▸ **Instructions for the task**: Below are records with pictures. Transcribe exactly, and only, the lines from the line with "camera: 65 degrees right, 5 degrees down" to the line with "(427, 240) = (324, 214): green", both ends included, but not the pictures.

▸ **Supplied material**:
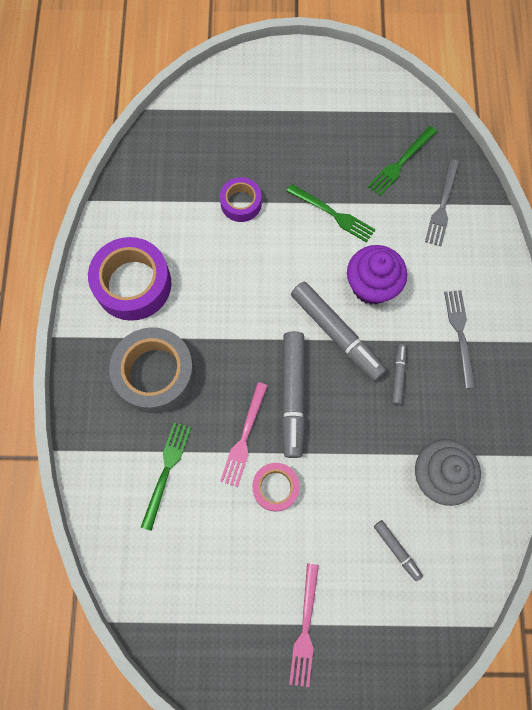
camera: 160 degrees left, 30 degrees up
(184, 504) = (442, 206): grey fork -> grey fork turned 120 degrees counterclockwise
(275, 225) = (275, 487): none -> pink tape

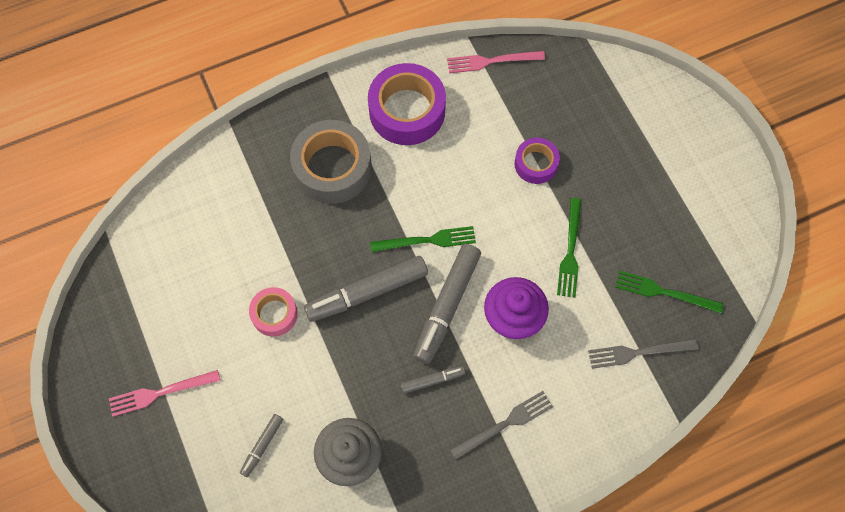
camera: 65 degrees right, 5 degrees down
(166, 471) = (250, 217): green fork -> green fork (427, 240)
(244, 437) = (308, 267): pink fork -> pink fork (491, 61)

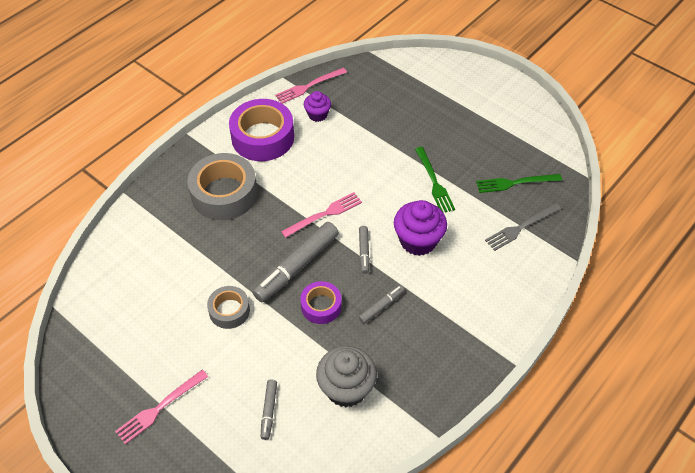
camera: 25 degrees left, 15 degrees down
(274, 314) = (229, 311): pink tape -> grey tape
(427, 240) = (324, 214): green fork -> pink fork
(447, 306) = (364, 252): grey marker -> grey marker, size x0.50
(482, 105) = (317, 115): none -> purple cupcake
(505, 424) = (453, 313): grey fork -> none
(536, 164) = (377, 137): purple tape -> purple tape (321, 306)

▸ **Output below**:
camera: 65 degrees right, 5 degrees down
(166, 471) = (250, 217): green fork -> green fork (427, 240)
(244, 437) = (308, 267): pink fork -> pink fork (491, 61)

camera: 25 degrees left, 15 degrees down
(274, 314) = (229, 311): pink tape -> grey tape
(427, 240) = (324, 214): green fork -> pink fork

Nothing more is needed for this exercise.